:: TASK REQUIREMENTS ::
Word for word, print all of the lines below.
(ENTRIES SHOWN begins)
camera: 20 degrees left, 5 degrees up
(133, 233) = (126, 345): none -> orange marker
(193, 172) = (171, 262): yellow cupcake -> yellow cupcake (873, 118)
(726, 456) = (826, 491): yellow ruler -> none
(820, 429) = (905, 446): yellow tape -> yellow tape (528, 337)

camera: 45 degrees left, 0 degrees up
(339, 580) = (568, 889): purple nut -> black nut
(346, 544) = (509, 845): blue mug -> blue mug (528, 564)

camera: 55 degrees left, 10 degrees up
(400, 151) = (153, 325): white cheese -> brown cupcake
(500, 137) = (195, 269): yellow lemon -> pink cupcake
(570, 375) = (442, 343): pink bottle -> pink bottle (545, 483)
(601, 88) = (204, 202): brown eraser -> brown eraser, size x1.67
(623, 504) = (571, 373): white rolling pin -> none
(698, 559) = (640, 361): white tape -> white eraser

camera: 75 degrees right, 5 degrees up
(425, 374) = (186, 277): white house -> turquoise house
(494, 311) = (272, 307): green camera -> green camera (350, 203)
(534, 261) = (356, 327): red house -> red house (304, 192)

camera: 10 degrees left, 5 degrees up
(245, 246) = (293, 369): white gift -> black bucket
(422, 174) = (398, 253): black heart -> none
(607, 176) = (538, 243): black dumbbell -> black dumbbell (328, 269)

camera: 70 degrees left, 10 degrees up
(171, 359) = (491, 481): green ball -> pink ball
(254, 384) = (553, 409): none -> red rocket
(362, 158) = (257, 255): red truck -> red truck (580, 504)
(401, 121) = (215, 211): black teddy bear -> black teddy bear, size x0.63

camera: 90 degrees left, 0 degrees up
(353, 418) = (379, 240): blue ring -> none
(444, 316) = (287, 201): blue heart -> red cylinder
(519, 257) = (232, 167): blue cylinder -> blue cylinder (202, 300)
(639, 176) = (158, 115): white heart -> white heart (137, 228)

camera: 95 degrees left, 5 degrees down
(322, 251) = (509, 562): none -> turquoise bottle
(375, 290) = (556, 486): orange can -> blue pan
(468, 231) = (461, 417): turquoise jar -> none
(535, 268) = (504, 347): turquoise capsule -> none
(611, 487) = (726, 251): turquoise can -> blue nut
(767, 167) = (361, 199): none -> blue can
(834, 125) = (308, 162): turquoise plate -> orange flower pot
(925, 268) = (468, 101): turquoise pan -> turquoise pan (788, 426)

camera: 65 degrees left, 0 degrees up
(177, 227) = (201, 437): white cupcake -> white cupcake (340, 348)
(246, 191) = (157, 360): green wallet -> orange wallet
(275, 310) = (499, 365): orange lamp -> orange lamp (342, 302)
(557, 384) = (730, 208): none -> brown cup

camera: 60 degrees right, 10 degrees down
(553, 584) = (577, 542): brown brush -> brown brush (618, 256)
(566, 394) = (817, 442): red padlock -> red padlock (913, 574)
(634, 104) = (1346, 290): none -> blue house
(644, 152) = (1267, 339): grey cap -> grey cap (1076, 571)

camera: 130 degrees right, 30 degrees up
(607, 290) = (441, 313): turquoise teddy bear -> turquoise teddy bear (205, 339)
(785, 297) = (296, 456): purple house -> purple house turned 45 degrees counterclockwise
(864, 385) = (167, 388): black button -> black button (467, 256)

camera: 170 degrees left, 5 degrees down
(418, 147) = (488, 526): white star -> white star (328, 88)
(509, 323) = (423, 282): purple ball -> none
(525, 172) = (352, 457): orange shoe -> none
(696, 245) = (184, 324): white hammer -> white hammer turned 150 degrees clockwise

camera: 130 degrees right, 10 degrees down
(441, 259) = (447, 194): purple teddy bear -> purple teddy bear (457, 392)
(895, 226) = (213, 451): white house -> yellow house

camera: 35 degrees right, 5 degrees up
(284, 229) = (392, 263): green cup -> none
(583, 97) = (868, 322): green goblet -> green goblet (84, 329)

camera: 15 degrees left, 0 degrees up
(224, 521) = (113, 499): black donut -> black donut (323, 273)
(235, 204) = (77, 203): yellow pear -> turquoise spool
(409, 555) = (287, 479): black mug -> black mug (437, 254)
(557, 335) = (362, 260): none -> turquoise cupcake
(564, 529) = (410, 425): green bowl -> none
(ENTRIES SHOWN ends)
:: SOLUTION FOR THIS PROBLEM ::
camera: 20 degrees left, 5 degrees up
(133, 233) = (126, 345): none -> orange marker
(193, 172) = (171, 262): yellow cupcake -> yellow cupcake (873, 118)
(726, 456) = (826, 491): yellow ruler -> none
(820, 429) = (905, 446): yellow tape -> yellow tape (528, 337)

camera: 45 degrees left, 0 degrees up
(339, 580) = (568, 889): purple nut -> black nut
(346, 544) = (509, 845): blue mug -> blue mug (528, 564)

camera: 55 degrees left, 10 degrees up
(400, 151) = (153, 325): white cheese -> brown cupcake
(500, 137) = (195, 269): yellow lemon -> pink cupcake
(570, 375) = (442, 343): pink bottle -> pink bottle (545, 483)
(601, 88) = (204, 202): brown eraser -> brown eraser, size x1.67
(623, 504) = (571, 373): white rolling pin -> none
(698, 559) = (640, 361): white tape -> white eraser

camera: 75 degrees right, 5 degrees up
(425, 374) = (186, 277): white house -> turquoise house
(494, 311) = (272, 307): green camera -> green camera (350, 203)
(534, 261) = (356, 327): red house -> red house (304, 192)

camera: 10 degrees left, 5 degrees up
(245, 246) = (293, 369): white gift -> black bucket
(422, 174) = (398, 253): black heart -> none
(607, 176) = (538, 243): black dumbbell -> black dumbbell (328, 269)

camera: 70 degrees left, 10 degrees up
(171, 359) = (491, 481): green ball -> pink ball
(254, 384) = (553, 409): none -> red rocket
(362, 158) = (257, 255): red truck -> red truck (580, 504)
(401, 121) = (215, 211): black teddy bear -> black teddy bear, size x0.63

camera: 90 degrees left, 0 degrees up
(353, 418) = (379, 240): blue ring -> none
(444, 316) = (287, 201): blue heart -> red cylinder
(519, 257) = (232, 167): blue cylinder -> blue cylinder (202, 300)
(639, 176) = (158, 115): white heart -> white heart (137, 228)

camera: 95 degrees left, 5 degrees down
(322, 251) = (509, 562): none -> turquoise bottle
(375, 290) = (556, 486): orange can -> blue pan
(468, 231) = (461, 417): turquoise jar -> none
(535, 268) = (504, 347): turquoise capsule -> none
(611, 487) = (726, 251): turquoise can -> blue nut
(767, 167) = (361, 199): none -> blue can
(834, 125) = (308, 162): turquoise plate -> orange flower pot
(925, 268) = (468, 101): turquoise pan -> turquoise pan (788, 426)

camera: 65 degrees left, 0 degrees up
(177, 227) = (201, 437): white cupcake -> white cupcake (340, 348)
(246, 191) = (157, 360): green wallet -> orange wallet
(275, 310) = (499, 365): orange lamp -> orange lamp (342, 302)
(557, 384) = (730, 208): none -> brown cup

camera: 60 degrees right, 10 degrees down
(553, 584) = (577, 542): brown brush -> brown brush (618, 256)
(566, 394) = (817, 442): red padlock -> red padlock (913, 574)
(634, 104) = (1346, 290): none -> blue house
(644, 152) = (1267, 339): grey cap -> grey cap (1076, 571)

camera: 130 degrees right, 30 degrees up
(607, 290) = (441, 313): turquoise teddy bear -> turquoise teddy bear (205, 339)
(785, 297) = (296, 456): purple house -> purple house turned 45 degrees counterclockwise
(864, 385) = (167, 388): black button -> black button (467, 256)

camera: 170 degrees left, 5 degrees down
(418, 147) = (488, 526): white star -> white star (328, 88)
(509, 323) = (423, 282): purple ball -> none
(525, 172) = (352, 457): orange shoe -> none
(696, 245) = (184, 324): white hammer -> white hammer turned 150 degrees clockwise

camera: 130 degrees right, 10 degrees down
(441, 259) = (447, 194): purple teddy bear -> purple teddy bear (457, 392)
(895, 226) = (213, 451): white house -> yellow house

camera: 35 degrees right, 5 degrees up
(284, 229) = (392, 263): green cup -> none
(583, 97) = (868, 322): green goblet -> green goblet (84, 329)

camera: 15 degrees left, 0 degrees up
(224, 521) = (113, 499): black donut -> black donut (323, 273)
(235, 204) = (77, 203): yellow pear -> turquoise spool
(409, 555) = (287, 479): black mug -> black mug (437, 254)
(557, 335) = (362, 260): none -> turquoise cupcake
(564, 529) = (410, 425): green bowl -> none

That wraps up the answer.